● Short exercise
Rewrite the stretch from the line containing "Men's tournament (316, 138)" through the line containing "Group Stage (600, 19)", changing "United States" to "USA" and keeping everything else the same.

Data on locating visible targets

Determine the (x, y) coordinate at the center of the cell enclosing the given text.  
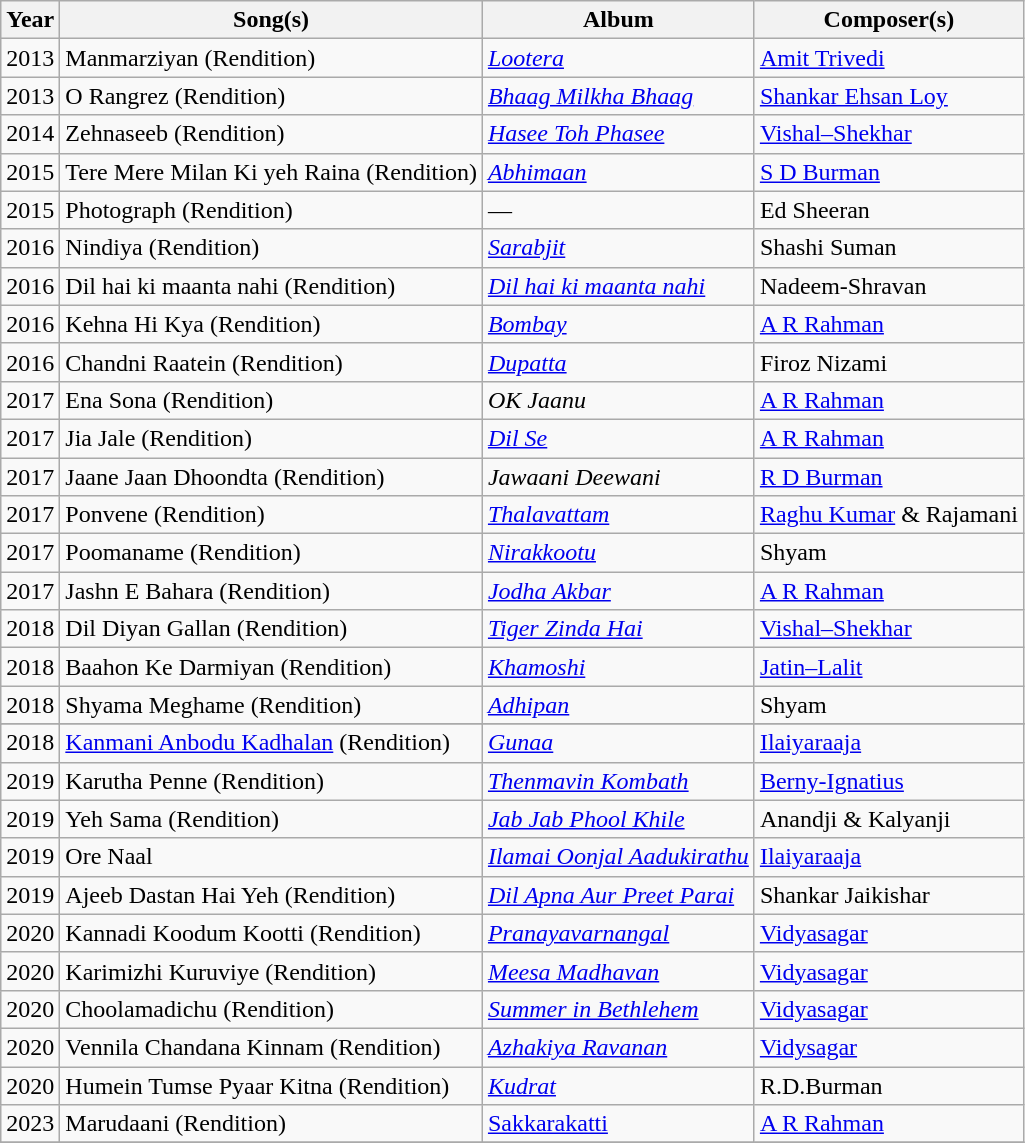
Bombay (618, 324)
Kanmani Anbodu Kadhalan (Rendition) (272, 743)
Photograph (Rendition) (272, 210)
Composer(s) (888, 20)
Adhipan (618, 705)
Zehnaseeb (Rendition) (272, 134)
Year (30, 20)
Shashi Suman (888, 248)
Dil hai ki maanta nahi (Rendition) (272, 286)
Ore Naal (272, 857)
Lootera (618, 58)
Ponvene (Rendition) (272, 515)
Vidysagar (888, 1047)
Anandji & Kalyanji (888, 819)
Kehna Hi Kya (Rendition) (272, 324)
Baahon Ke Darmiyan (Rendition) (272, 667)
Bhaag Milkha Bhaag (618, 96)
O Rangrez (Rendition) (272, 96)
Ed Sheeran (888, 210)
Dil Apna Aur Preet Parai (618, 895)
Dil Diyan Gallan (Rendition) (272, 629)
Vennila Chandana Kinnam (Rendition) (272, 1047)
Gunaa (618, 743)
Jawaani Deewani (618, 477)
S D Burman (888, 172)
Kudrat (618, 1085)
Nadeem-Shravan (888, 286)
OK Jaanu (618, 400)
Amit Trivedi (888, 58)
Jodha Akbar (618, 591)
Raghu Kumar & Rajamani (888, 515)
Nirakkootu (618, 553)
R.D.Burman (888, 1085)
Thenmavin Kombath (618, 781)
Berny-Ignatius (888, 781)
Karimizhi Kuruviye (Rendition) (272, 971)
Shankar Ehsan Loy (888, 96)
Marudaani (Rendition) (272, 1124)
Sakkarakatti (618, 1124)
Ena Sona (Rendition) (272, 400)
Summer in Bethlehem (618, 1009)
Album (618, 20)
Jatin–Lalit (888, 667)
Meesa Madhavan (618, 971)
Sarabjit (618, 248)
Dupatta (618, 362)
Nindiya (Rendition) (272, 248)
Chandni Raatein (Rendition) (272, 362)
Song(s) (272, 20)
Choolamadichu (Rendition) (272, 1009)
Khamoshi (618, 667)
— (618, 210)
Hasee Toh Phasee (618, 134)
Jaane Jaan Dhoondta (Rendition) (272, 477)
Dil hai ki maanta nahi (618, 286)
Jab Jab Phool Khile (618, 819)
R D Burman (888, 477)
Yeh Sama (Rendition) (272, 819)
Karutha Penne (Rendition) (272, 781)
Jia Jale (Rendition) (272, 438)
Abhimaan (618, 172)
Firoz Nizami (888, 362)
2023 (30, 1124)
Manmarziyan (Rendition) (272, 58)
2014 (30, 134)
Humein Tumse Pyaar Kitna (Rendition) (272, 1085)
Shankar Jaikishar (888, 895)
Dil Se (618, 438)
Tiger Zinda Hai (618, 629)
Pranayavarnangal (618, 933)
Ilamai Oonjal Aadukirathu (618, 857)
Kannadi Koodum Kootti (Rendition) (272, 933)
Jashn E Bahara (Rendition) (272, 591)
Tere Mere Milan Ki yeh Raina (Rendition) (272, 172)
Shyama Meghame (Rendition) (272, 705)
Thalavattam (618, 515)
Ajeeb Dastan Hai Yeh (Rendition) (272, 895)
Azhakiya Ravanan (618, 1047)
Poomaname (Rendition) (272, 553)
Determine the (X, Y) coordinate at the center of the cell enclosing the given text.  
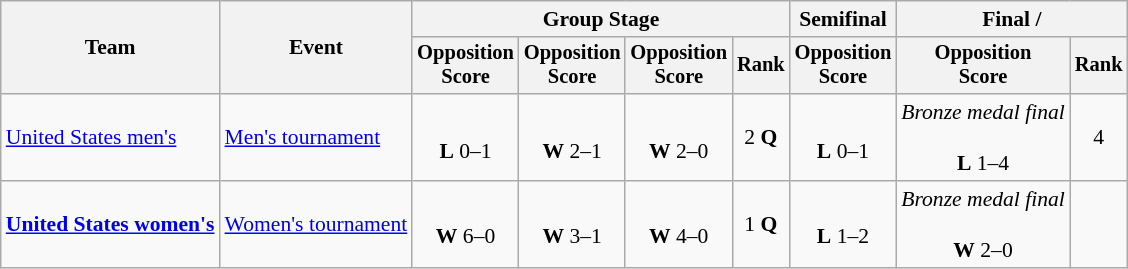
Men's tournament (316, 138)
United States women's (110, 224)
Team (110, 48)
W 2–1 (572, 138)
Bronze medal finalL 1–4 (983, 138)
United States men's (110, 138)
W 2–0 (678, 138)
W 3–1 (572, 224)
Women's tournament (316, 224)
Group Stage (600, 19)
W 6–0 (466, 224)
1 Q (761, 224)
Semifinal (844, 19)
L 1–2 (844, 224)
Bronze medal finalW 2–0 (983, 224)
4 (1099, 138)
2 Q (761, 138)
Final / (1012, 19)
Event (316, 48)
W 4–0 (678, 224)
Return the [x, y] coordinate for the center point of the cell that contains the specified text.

==

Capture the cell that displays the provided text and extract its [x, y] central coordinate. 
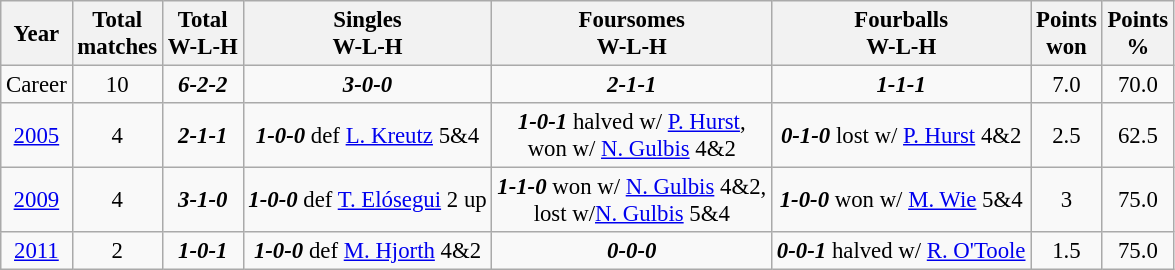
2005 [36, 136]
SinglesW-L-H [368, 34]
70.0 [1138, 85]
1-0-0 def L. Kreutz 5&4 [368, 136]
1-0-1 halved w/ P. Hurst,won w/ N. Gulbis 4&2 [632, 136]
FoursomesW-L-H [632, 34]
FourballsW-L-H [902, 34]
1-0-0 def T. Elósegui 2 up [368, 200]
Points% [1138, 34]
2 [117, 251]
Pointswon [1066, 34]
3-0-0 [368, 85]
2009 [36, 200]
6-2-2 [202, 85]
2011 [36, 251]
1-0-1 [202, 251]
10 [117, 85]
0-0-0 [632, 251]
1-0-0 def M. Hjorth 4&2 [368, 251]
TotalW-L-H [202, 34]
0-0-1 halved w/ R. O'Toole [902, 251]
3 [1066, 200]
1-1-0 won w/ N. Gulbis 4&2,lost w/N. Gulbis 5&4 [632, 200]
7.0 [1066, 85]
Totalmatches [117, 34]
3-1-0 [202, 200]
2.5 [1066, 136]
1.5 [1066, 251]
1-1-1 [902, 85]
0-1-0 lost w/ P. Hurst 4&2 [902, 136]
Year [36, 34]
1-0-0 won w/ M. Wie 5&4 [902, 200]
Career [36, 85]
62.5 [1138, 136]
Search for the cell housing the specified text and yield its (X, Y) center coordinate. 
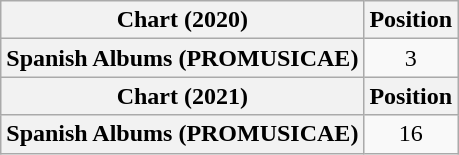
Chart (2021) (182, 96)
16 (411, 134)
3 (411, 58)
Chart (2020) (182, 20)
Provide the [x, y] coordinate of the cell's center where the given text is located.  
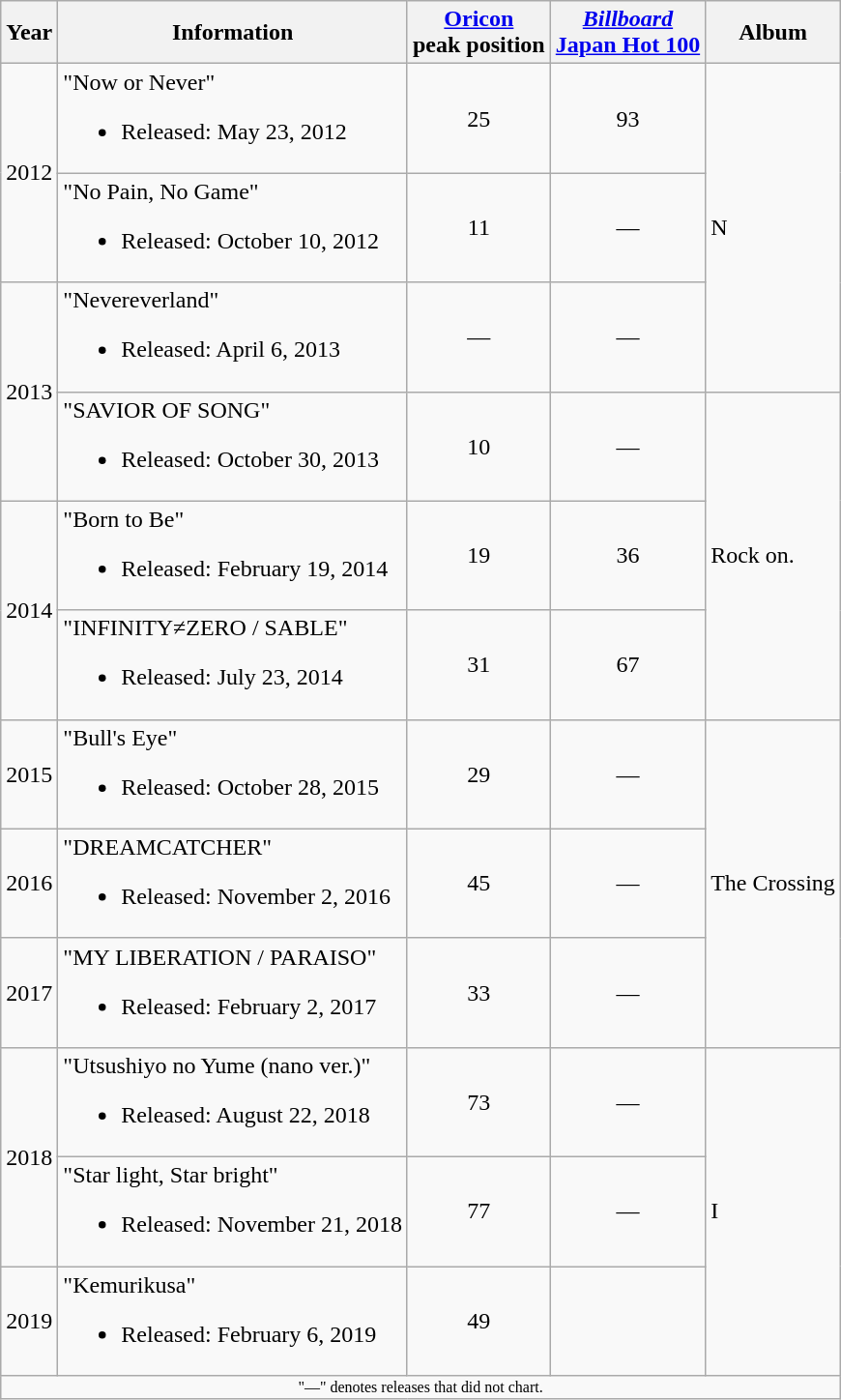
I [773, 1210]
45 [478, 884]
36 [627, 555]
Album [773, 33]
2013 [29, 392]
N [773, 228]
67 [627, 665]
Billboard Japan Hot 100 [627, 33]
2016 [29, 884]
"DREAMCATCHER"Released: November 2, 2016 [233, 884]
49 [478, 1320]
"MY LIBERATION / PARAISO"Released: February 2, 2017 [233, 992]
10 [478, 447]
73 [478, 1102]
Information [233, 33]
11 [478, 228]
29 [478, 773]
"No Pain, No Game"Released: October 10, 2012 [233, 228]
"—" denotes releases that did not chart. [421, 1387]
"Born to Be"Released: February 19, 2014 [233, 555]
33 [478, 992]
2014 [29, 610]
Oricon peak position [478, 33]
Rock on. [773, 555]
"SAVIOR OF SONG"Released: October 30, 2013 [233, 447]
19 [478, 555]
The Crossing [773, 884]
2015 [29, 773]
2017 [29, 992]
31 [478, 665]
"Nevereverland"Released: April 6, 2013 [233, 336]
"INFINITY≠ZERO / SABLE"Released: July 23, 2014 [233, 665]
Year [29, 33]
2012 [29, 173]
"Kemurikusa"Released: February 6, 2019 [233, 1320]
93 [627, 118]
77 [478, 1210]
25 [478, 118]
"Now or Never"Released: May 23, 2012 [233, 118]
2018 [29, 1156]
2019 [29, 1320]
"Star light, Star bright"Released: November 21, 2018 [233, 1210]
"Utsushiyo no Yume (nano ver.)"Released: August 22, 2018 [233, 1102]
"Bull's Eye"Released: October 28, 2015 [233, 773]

● Task solution
Men's tournament (316, 138)
USA women's (110, 224)
Team (110, 48)
W 2–1 (572, 138)
Bronze medal finalL 1–4 (983, 138)
USA men's (110, 138)
W 2–0 (678, 138)
W 3–1 (572, 224)
Women's tournament (316, 224)
Group Stage (600, 19)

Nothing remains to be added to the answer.